**SOURCE DATA**
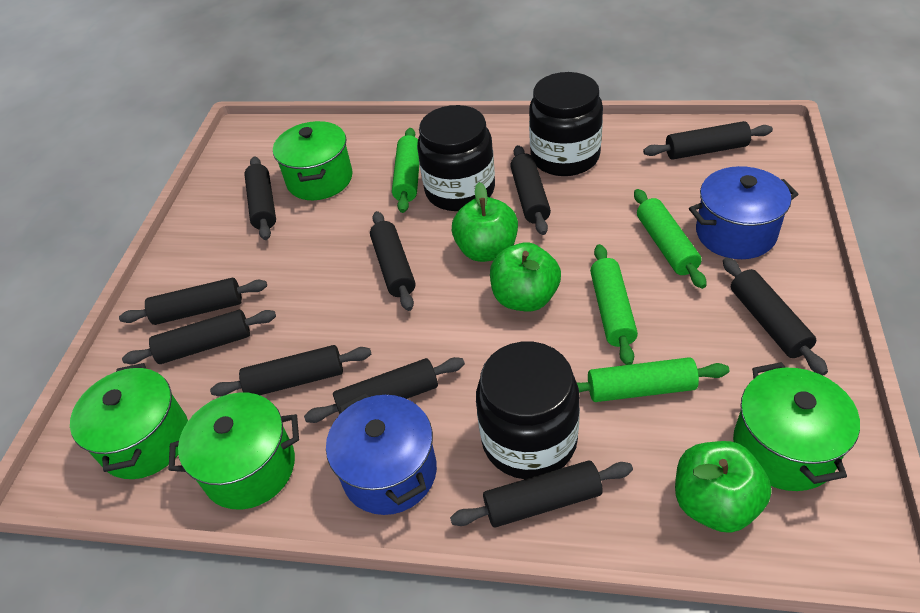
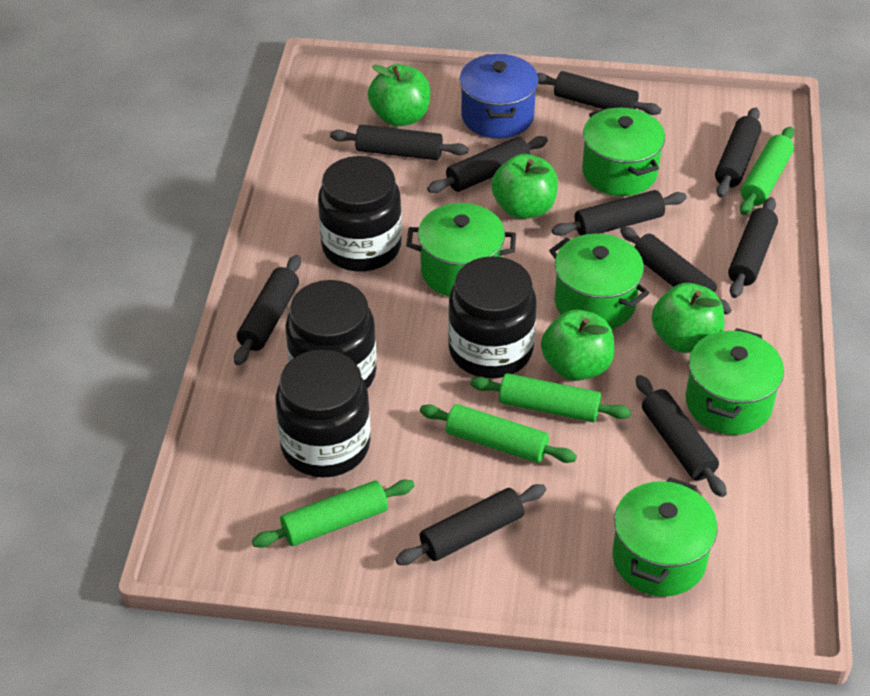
black jar: 3 -> 4
blue pot: 2 -> 1
green apple: 3 -> 4
green pot: 4 -> 5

**YOUR ASSIGNMENT**
Write out the material above once more, exactly as it reads, with no pictures.

**ANSWER BOX**
black jar: 3 -> 4
blue pot: 2 -> 1
green apple: 3 -> 4
green pot: 4 -> 5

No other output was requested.